> Task goal: Below are several records. Retype exactly those lines running from the one with "J2 pin 1: none -> VA" through the one with "U4 pin TXD: none -> U2/RB0", end lines included, and no others.

Extracted records:
==============================
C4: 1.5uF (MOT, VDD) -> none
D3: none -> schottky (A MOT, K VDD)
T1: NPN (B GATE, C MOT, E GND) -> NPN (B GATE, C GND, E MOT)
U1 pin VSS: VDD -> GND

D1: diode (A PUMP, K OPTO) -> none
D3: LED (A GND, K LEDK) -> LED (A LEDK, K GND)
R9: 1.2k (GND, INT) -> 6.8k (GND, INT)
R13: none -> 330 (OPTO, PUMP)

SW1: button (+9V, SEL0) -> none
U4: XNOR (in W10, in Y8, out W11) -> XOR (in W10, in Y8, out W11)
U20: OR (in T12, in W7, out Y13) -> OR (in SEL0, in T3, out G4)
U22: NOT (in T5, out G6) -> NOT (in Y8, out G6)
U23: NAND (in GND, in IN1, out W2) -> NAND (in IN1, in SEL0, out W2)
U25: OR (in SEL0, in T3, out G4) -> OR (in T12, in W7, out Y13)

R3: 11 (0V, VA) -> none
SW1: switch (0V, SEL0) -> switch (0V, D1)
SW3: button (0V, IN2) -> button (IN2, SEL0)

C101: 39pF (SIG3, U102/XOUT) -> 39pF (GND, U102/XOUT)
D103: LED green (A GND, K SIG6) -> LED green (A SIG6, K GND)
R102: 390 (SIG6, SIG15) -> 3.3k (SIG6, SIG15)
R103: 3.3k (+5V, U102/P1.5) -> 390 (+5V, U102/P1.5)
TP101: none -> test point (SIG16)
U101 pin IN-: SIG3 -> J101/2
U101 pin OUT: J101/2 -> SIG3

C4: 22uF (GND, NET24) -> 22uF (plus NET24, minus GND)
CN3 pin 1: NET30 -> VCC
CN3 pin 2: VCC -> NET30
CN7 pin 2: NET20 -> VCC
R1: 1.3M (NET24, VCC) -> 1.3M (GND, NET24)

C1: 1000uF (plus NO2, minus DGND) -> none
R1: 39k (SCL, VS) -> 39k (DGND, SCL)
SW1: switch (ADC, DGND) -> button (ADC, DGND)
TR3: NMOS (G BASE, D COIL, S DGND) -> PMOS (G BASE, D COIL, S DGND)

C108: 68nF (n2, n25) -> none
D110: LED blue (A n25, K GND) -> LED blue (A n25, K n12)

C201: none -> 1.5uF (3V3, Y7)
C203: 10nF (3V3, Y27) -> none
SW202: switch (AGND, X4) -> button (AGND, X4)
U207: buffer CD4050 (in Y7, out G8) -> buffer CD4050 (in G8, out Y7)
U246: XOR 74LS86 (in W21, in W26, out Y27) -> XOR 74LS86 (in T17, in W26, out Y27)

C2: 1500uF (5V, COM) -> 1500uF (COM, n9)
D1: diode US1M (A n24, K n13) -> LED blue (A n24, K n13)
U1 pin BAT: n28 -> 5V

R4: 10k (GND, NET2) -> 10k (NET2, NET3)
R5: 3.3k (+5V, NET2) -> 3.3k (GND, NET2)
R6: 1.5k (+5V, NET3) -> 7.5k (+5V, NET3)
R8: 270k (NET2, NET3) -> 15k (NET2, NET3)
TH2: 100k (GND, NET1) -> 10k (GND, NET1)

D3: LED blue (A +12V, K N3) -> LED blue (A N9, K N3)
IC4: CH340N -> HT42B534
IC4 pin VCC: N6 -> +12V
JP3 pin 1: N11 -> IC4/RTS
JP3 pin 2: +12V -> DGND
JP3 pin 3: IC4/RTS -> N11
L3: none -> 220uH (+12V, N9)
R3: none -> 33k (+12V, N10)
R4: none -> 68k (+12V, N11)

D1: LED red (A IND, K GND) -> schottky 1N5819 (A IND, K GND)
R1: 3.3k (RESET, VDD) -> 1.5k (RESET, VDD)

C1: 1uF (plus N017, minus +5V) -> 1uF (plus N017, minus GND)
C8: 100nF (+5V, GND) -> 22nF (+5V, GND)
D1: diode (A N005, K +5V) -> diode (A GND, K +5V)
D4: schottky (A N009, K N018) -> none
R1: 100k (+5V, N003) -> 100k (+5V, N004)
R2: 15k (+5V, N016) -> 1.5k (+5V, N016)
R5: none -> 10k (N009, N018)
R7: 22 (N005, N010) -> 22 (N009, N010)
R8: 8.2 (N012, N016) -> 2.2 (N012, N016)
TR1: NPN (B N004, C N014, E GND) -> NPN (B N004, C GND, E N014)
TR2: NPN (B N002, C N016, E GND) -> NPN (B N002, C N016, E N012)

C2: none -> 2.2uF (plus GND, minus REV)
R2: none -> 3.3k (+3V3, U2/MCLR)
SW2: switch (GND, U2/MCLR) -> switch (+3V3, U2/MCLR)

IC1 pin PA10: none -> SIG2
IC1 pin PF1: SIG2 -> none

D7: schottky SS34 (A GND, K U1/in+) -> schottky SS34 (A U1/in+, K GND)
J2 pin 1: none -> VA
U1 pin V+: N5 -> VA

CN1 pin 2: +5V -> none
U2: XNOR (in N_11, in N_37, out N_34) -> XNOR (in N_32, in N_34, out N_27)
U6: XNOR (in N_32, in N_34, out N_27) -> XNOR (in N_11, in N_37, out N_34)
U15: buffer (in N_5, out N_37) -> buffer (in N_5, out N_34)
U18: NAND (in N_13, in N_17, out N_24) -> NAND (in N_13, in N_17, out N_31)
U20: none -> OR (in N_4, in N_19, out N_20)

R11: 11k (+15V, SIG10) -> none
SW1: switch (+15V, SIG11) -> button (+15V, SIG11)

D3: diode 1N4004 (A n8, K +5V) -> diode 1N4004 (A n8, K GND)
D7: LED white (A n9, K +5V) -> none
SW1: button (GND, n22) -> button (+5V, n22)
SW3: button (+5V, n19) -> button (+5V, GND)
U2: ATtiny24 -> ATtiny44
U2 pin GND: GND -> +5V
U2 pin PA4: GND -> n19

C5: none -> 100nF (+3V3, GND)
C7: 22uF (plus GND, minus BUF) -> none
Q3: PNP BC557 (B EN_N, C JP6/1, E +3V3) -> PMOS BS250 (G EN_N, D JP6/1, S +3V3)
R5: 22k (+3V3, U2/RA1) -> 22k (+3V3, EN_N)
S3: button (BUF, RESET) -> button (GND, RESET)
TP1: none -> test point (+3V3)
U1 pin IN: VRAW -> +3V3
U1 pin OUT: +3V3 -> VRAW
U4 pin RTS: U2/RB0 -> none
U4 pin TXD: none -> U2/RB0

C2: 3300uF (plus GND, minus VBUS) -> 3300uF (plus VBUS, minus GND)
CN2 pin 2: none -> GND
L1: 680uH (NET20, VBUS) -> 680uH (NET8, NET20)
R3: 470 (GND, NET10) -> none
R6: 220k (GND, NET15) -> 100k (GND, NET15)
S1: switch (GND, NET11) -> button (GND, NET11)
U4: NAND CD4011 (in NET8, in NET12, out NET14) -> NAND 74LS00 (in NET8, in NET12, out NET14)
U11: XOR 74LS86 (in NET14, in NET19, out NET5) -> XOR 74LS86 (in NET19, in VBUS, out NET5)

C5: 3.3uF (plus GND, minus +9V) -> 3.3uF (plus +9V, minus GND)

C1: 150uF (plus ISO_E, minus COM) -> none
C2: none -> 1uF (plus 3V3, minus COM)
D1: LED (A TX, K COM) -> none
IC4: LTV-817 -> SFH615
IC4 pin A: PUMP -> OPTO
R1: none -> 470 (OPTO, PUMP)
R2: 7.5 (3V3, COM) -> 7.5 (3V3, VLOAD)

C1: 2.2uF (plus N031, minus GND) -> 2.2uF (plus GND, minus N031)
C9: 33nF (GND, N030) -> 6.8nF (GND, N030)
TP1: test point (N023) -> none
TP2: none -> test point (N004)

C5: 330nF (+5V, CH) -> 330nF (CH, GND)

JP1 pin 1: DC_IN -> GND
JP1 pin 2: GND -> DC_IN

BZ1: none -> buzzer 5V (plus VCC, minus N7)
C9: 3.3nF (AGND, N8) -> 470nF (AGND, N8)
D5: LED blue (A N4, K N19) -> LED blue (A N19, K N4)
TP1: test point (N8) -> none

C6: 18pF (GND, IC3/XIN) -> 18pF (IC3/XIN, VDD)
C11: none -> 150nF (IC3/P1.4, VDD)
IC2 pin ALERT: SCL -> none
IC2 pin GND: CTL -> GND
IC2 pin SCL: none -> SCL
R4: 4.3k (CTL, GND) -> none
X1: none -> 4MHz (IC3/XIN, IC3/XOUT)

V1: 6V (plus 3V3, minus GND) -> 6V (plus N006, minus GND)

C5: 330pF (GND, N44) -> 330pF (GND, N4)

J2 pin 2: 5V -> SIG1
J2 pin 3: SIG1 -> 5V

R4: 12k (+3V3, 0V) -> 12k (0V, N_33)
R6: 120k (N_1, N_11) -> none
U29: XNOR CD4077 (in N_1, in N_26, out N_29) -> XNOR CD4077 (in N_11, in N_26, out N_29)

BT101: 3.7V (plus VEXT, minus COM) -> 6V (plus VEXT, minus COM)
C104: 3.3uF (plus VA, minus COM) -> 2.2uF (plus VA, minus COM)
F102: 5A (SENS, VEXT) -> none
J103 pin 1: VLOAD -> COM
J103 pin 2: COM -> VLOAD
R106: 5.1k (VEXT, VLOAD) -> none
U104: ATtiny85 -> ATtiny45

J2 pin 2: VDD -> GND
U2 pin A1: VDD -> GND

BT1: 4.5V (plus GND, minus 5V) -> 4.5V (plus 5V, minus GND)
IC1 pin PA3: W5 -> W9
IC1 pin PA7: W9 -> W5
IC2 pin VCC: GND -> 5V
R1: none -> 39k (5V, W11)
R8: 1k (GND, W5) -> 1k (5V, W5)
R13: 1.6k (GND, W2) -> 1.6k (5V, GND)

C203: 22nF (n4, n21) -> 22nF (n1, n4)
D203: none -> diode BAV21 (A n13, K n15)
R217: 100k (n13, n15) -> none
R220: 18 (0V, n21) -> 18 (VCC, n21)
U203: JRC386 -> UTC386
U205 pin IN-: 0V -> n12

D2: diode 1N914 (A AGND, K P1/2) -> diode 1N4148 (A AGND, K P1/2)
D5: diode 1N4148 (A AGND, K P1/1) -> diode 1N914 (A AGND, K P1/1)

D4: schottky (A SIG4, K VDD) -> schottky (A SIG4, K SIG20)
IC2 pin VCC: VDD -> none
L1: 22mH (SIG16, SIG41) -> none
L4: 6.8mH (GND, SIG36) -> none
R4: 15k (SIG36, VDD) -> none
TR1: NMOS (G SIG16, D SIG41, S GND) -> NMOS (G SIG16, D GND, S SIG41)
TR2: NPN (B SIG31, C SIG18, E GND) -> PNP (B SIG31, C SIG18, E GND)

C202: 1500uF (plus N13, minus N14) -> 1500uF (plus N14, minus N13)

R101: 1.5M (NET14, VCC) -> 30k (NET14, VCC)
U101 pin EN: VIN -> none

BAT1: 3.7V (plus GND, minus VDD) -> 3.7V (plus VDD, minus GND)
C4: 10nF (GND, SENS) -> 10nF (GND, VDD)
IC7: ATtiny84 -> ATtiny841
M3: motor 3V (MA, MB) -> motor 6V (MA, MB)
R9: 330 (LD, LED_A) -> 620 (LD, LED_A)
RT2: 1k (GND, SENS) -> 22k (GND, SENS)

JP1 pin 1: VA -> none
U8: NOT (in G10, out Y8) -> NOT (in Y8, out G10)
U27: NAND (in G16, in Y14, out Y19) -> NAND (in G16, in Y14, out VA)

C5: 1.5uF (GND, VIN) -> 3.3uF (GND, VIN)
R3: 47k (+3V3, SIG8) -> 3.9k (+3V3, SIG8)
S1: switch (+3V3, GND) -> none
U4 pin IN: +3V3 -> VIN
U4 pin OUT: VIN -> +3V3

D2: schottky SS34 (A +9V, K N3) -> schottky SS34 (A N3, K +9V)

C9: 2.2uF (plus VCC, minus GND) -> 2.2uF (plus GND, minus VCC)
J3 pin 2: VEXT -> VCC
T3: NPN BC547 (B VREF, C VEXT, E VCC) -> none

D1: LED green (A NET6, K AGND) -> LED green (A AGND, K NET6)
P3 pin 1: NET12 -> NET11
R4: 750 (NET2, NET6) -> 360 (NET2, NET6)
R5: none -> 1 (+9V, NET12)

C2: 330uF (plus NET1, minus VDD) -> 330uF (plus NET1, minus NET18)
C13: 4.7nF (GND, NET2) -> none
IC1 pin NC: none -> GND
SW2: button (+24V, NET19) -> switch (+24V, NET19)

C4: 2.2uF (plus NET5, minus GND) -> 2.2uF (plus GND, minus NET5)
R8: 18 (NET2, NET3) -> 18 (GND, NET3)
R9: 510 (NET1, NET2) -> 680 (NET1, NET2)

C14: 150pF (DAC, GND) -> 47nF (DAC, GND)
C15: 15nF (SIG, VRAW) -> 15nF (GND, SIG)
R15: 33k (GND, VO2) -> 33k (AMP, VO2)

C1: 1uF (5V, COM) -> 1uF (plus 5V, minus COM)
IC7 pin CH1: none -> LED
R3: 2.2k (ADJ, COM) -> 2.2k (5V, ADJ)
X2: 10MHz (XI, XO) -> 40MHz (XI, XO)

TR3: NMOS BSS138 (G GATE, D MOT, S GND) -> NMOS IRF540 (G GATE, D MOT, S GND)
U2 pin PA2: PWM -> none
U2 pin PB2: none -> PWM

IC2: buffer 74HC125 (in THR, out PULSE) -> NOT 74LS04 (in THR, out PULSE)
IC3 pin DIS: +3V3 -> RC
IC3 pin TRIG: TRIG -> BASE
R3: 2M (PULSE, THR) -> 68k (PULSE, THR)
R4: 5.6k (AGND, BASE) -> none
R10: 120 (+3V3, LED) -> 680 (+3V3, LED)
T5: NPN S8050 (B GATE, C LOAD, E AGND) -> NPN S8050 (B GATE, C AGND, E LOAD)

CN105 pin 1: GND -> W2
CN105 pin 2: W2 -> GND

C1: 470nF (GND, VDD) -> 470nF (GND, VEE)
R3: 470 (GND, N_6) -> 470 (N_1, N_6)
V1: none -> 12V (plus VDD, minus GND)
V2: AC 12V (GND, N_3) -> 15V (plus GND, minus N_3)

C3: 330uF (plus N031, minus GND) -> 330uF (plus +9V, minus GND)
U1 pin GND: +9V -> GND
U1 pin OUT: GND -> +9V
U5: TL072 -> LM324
==============================
> Solution to the problem:
J2 pin 1: none -> VA
U1 pin V+: N5 -> VA

CN1 pin 2: +5V -> none
U2: XNOR (in N_11, in N_37, out N_34) -> XNOR (in N_32, in N_34, out N_27)
U6: XNOR (in N_32, in N_34, out N_27) -> XNOR (in N_11, in N_37, out N_34)
U15: buffer (in N_5, out N_37) -> buffer (in N_5, out N_34)
U18: NAND (in N_13, in N_17, out N_24) -> NAND (in N_13, in N_17, out N_31)
U20: none -> OR (in N_4, in N_19, out N_20)

R11: 11k (+15V, SIG10) -> none
SW1: switch (+15V, SIG11) -> button (+15V, SIG11)

D3: diode 1N4004 (A n8, K +5V) -> diode 1N4004 (A n8, K GND)
D7: LED white (A n9, K +5V) -> none
SW1: button (GND, n22) -> button (+5V, n22)
SW3: button (+5V, n19) -> button (+5V, GND)
U2: ATtiny24 -> ATtiny44
U2 pin GND: GND -> +5V
U2 pin PA4: GND -> n19

C5: none -> 100nF (+3V3, GND)
C7: 22uF (plus GND, minus BUF) -> none
Q3: PNP BC557 (B EN_N, C JP6/1, E +3V3) -> PMOS BS250 (G EN_N, D JP6/1, S +3V3)
R5: 22k (+3V3, U2/RA1) -> 22k (+3V3, EN_N)
S3: button (BUF, RESET) -> button (GND, RESET)
TP1: none -> test point (+3V3)
U1 pin IN: VRAW -> +3V3
U1 pin OUT: +3V3 -> VRAW
U4 pin RTS: U2/RB0 -> none
U4 pin TXD: none -> U2/RB0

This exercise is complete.